* EXERCISE DESCRIPTION:
Copy out the entries below exactly as they stand, but only from the line containing "none -> red plate C10 level 1" through the line containing "none -> red tile N9 level 2".

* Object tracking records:
..............................

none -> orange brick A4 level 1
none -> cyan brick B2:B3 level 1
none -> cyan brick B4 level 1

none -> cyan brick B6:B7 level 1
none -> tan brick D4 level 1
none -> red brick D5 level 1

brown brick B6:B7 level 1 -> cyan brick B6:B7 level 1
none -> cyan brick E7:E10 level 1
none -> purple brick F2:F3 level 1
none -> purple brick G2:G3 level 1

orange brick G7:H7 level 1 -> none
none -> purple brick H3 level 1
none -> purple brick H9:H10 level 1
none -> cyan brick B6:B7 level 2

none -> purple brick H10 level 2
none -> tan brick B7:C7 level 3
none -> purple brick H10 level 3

..............................

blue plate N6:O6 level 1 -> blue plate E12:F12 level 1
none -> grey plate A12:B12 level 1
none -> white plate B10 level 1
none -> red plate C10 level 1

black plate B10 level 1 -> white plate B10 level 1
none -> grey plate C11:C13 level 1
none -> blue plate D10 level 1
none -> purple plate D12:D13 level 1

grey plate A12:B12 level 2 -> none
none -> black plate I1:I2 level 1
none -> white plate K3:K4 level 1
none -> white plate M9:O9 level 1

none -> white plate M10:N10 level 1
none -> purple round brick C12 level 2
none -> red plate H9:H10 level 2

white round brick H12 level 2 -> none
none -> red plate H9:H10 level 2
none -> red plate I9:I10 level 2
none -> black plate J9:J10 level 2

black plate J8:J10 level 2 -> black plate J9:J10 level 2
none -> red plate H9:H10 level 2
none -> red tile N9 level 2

..............................

* WRITTEN ANSWER:
none -> red plate C10 level 1

black plate B10 level 1 -> white plate B10 level 1
none -> grey plate C11:C13 level 1
none -> blue plate D10 level 1
none -> purple plate D12:D13 level 1

grey plate A12:B12 level 2 -> none
none -> black plate I1:I2 level 1
none -> white plate K3:K4 level 1
none -> white plate M9:O9 level 1

none -> white plate M10:N10 level 1
none -> purple round brick C12 level 2
none -> red plate H9:H10 level 2

white round brick H12 level 2 -> none
none -> red plate H9:H10 level 2
none -> red plate I9:I10 level 2
none -> black plate J9:J10 level 2

black plate J8:J10 level 2 -> black plate J9:J10 level 2
none -> red plate H9:H10 level 2
none -> red tile N9 level 2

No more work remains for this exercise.